- _Dataset extract_

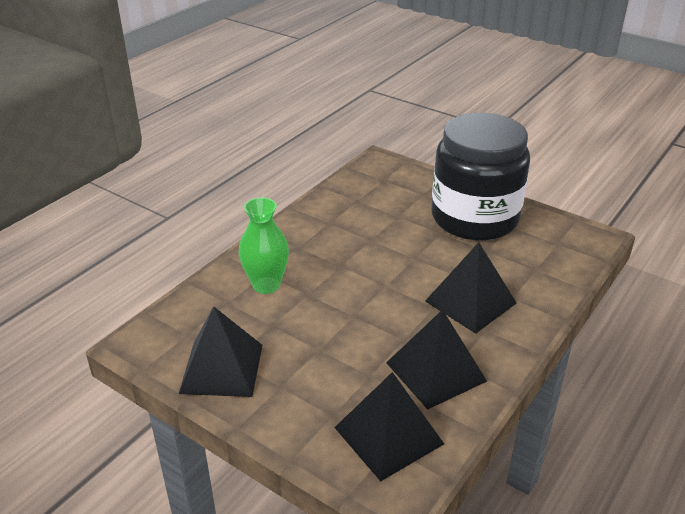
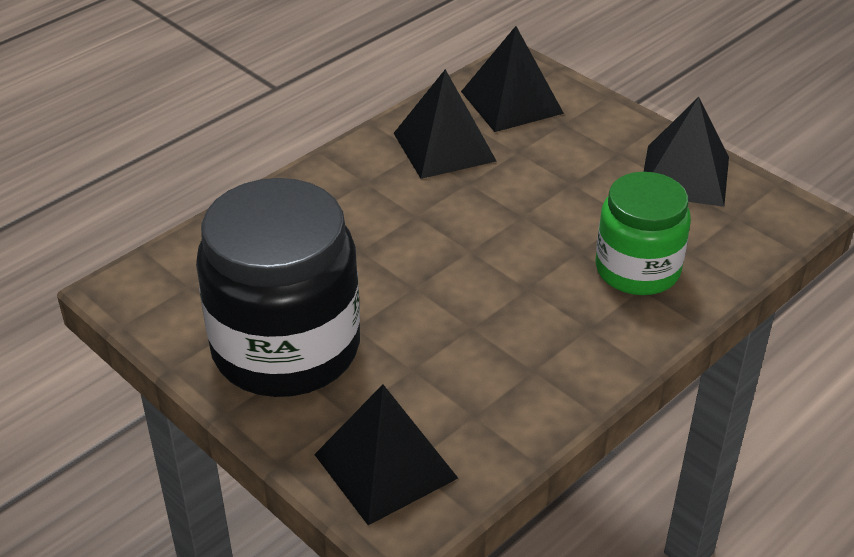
camera: 170 degrees left, 5 degrees up
(266, 285) = (637, 269): green vase -> green jar
(470, 302) = (366, 215): black pyramid -> black pyramid (385, 466)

- _What you will do_
Exact repetition of the data is needed, with no images retained.

- _Solution_
camera: 170 degrees left, 5 degrees up
(266, 285) = (637, 269): green vase -> green jar
(470, 302) = (366, 215): black pyramid -> black pyramid (385, 466)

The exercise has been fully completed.